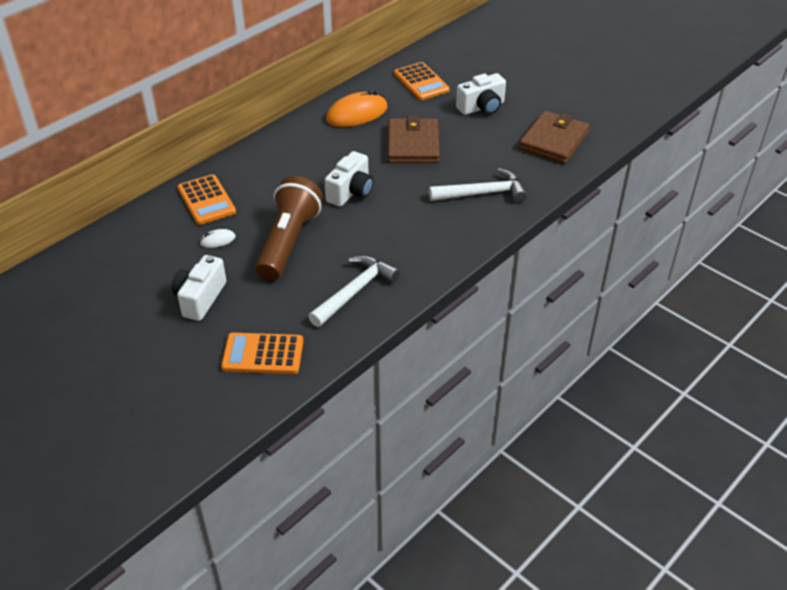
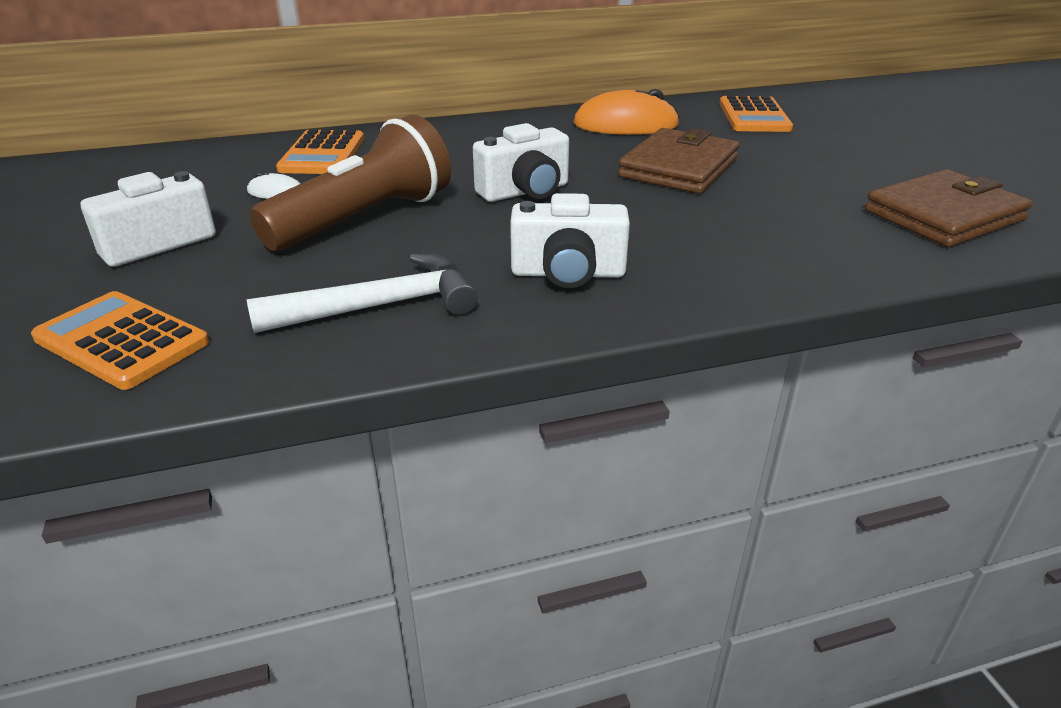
camera: 30 degrees right, 10 degrees down
white hammer [429,168,527,203] -> none
white camera [456,73,506,115] -> white camera moved to [510,193,630,288]

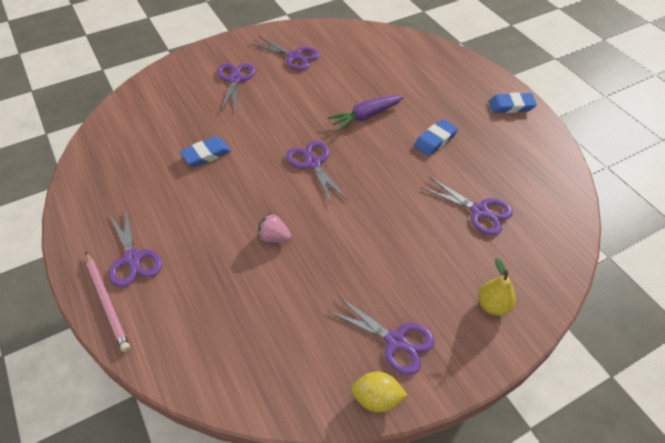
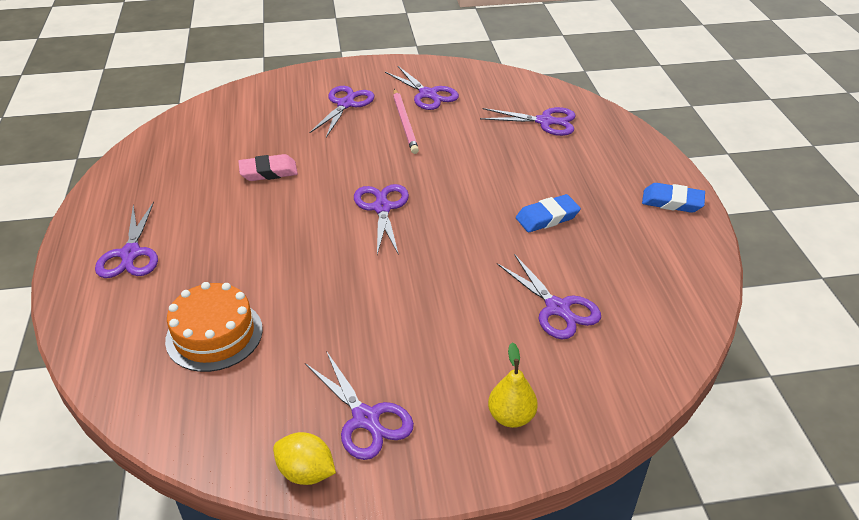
camera: 20 degrees right, 10 degrees down
pink pencil [86,252,130,352] -> pink pencil moved to [393,89,419,154]
blue eraser [180,137,231,167] -> pink eraser [238,154,298,181]
pink strawberry [258,214,291,243] -> none
purple carrot [328,96,404,131] -> none
none -> orange cake [165,282,263,372]
none -> purple scissors [480,107,576,136]

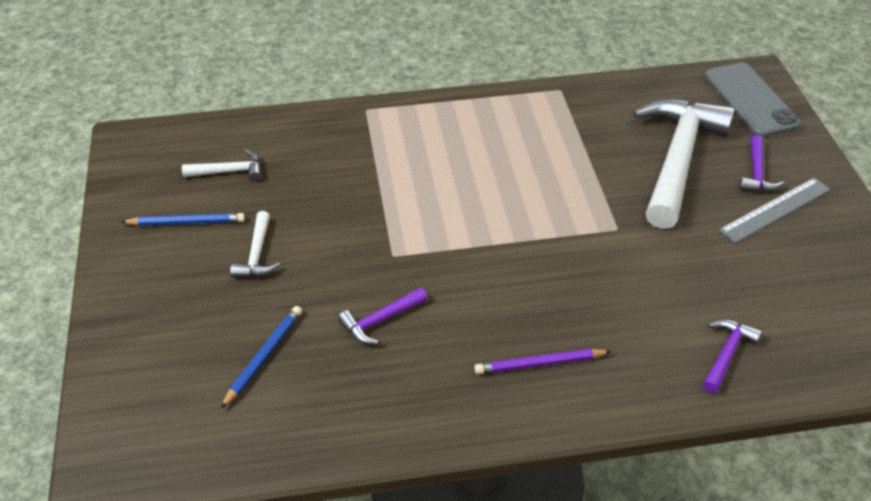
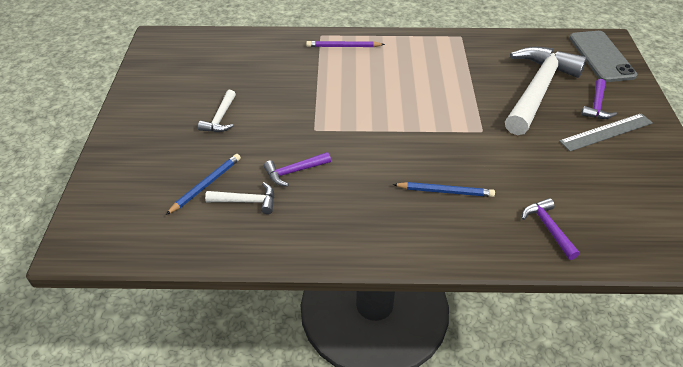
camera: 10 degrees right, 0 degrees up
blue pencil [121,213,245,226] -> blue pencil moved to [393,182,495,197]
white hammer [182,149,261,181] -> white hammer moved to [205,182,274,214]
purple pencil [474,349,612,374] -> purple pencil moved to [306,41,385,47]
purple hammer [703,319,762,393] -> purple hammer turned 60 degrees counterclockwise [522,198,580,260]

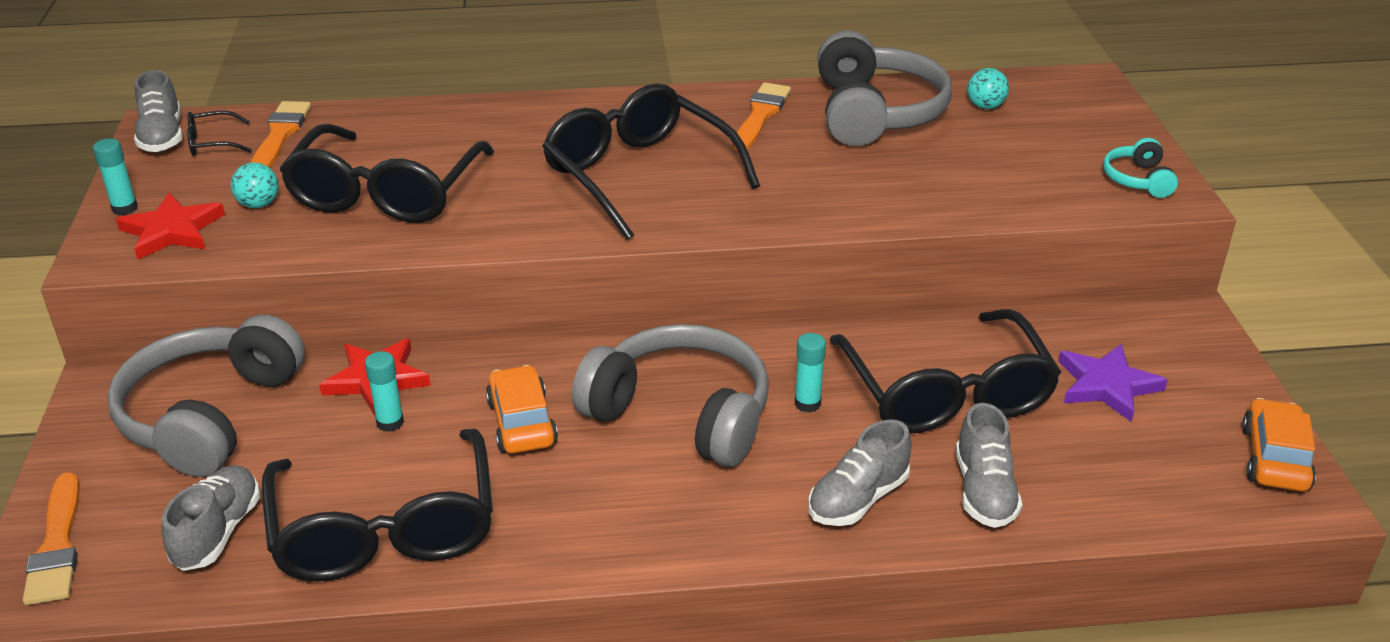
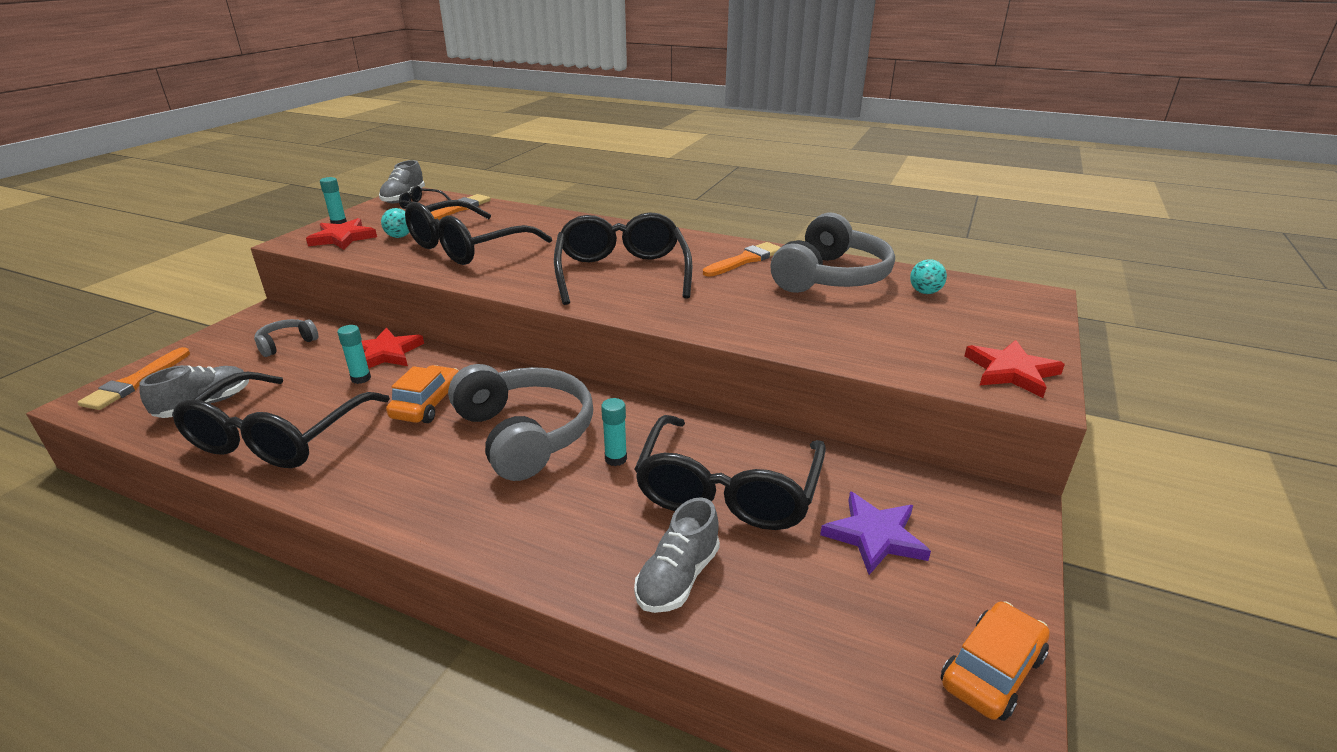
camera: 30 degrees right, 5 degrees down
grey headphones [107,315,305,477] -> grey headphones [254,319,319,357], size x0.46
grey shoe [808,419,912,526] -> none
turquoise headphones [1103,138,1178,198] -> red star [965,340,1065,398]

Problem:
Filter the data above down to lines with the word "blue", and copy them.

Task solution:
blue eraser [180,137,231,167] -> pink eraser [238,154,298,181]
blue pencil [121,213,245,226] -> blue pencil moved to [393,182,495,197]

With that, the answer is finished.